__What the task requires__. Only these lines of the data below are wanted: the one with "D202: diode (A", the one with "D208: diode (A", and any lines between them, each repeated exactly.

Dataset entries:
↓↓↓

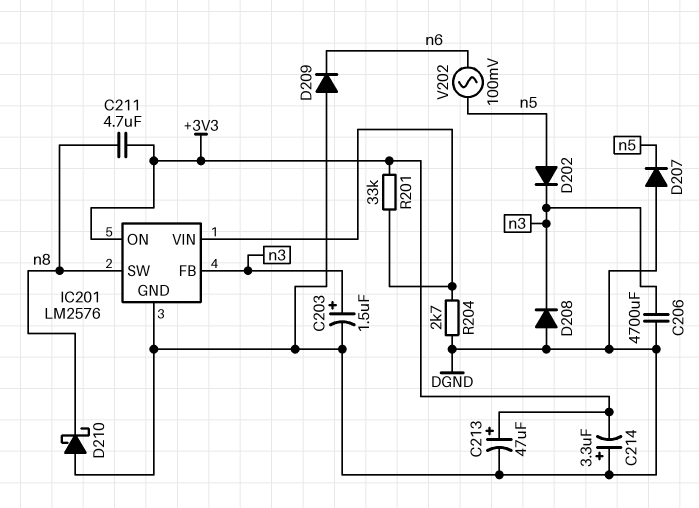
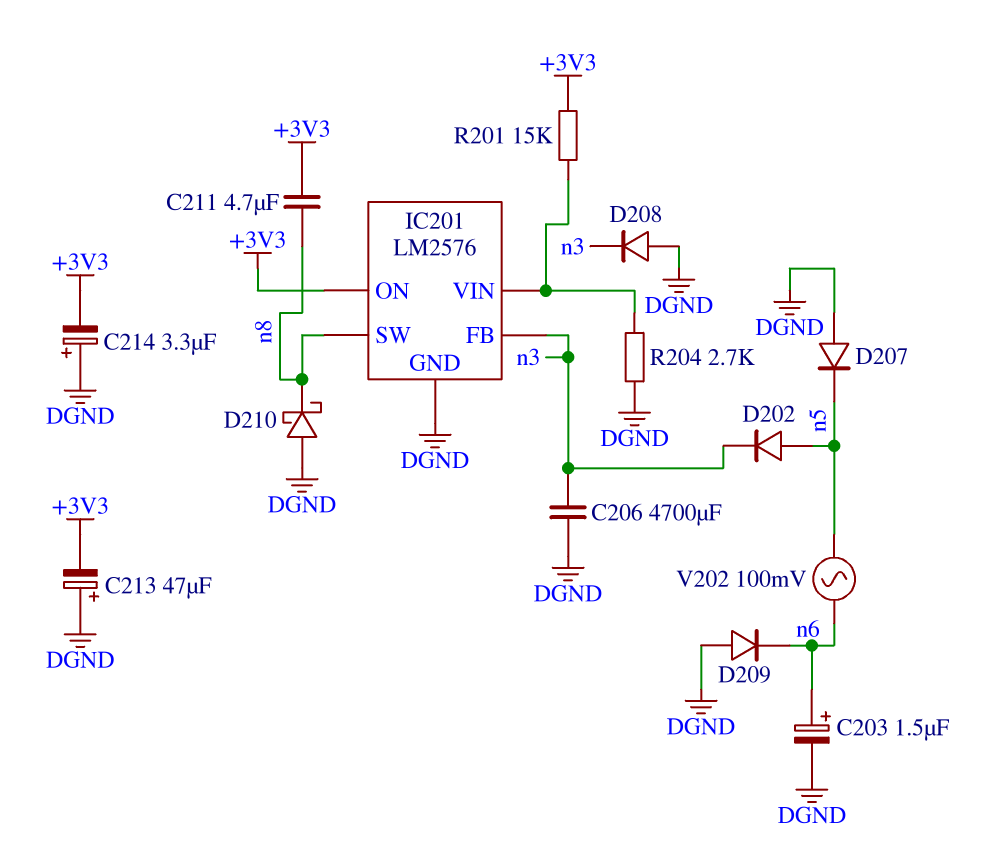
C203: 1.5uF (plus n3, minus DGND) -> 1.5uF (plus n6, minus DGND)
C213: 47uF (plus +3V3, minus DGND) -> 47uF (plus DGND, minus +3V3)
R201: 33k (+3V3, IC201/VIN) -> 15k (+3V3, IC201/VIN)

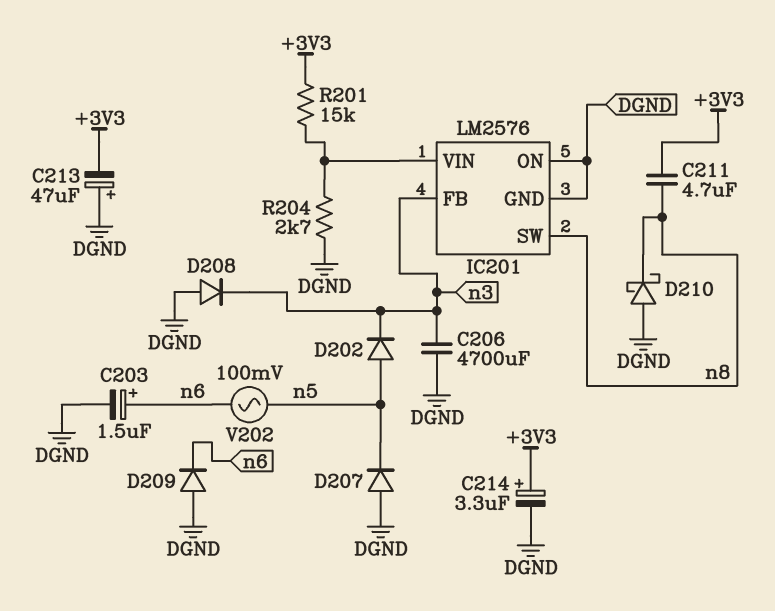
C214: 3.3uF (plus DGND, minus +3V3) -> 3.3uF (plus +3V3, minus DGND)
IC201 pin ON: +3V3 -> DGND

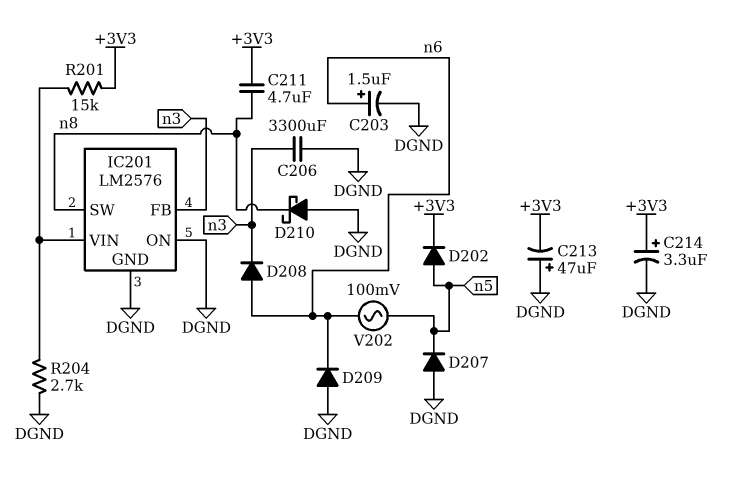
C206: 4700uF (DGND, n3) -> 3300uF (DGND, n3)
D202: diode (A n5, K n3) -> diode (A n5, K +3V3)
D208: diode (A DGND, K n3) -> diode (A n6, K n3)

↑↑↑
↓↓↓

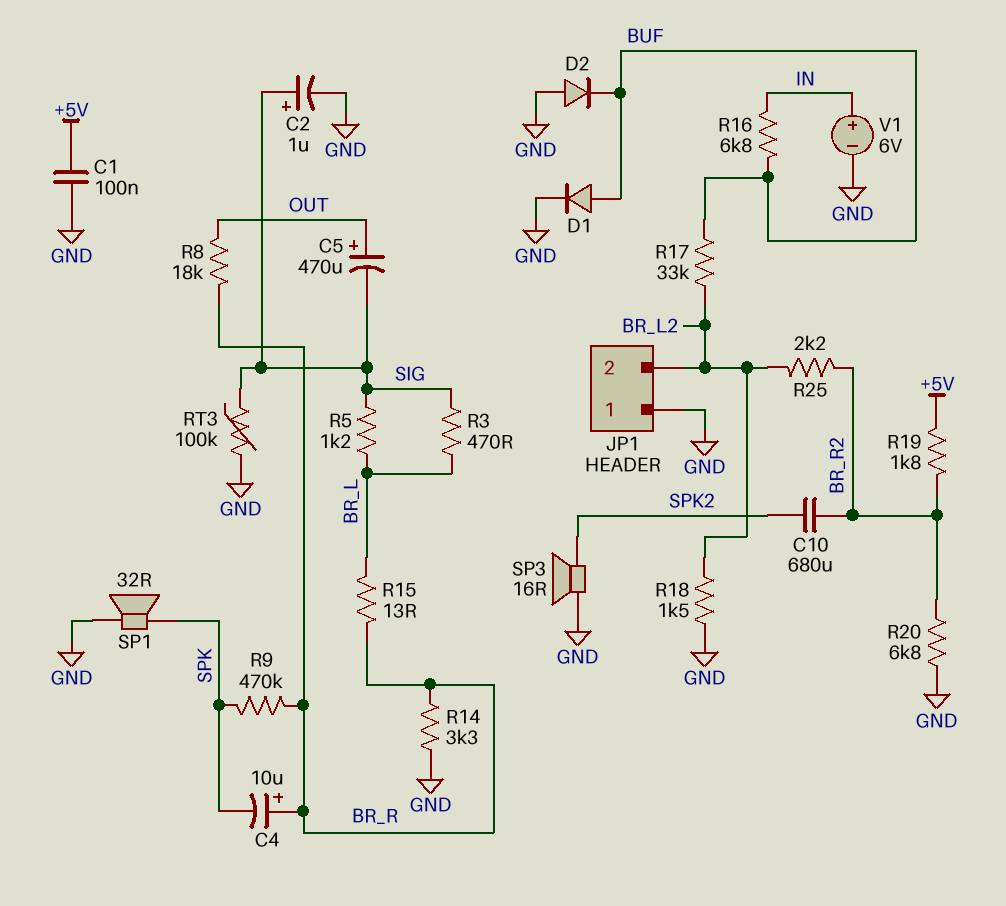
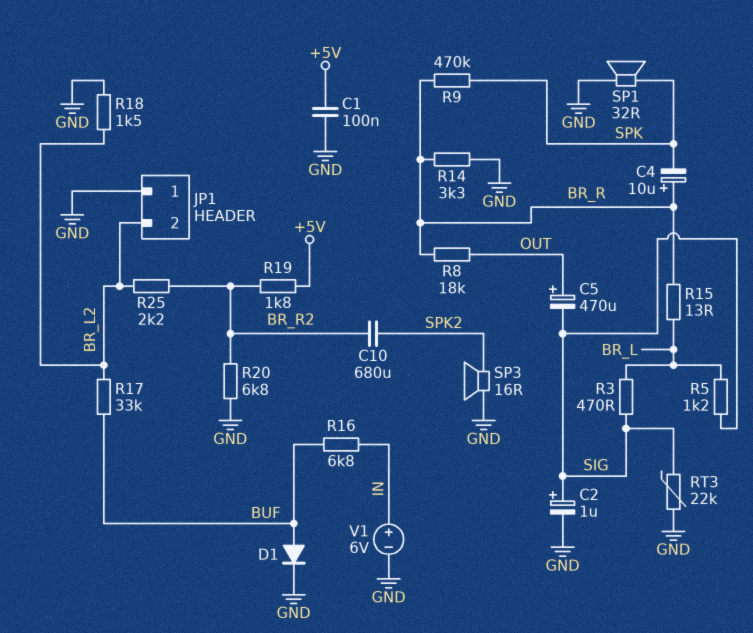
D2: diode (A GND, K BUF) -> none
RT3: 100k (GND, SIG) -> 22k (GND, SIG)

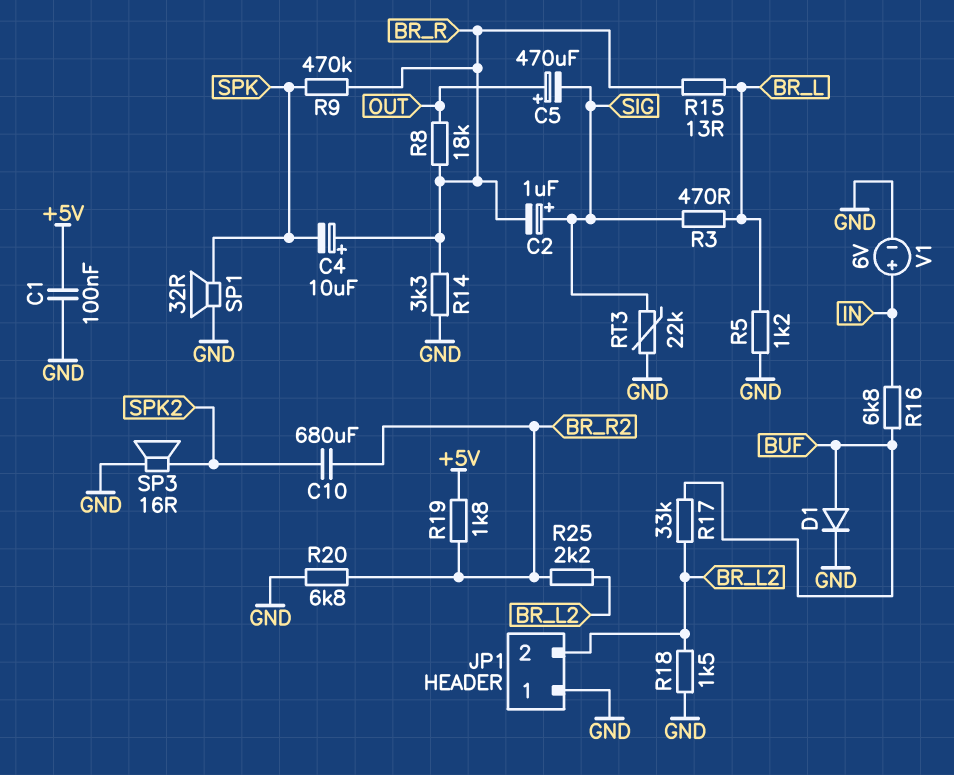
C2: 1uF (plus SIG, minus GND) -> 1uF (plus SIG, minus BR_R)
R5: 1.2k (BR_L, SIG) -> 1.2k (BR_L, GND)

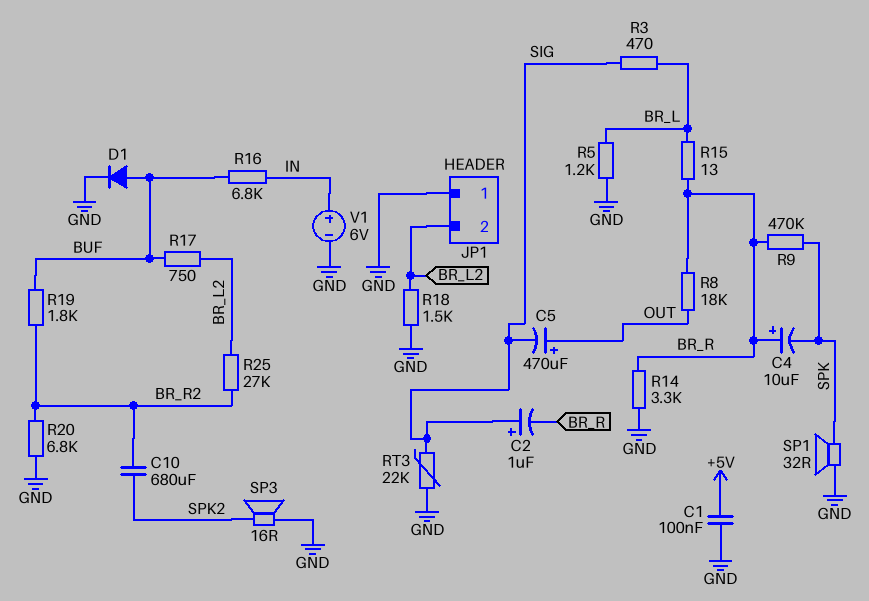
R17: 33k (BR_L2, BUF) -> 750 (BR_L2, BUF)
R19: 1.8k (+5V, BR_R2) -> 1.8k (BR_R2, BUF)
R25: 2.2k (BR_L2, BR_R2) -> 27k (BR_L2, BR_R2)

↑↑↑

__Solved exercise__.
D202: diode (A n5, K n3) -> diode (A n5, K +3V3)
D208: diode (A DGND, K n3) -> diode (A n6, K n3)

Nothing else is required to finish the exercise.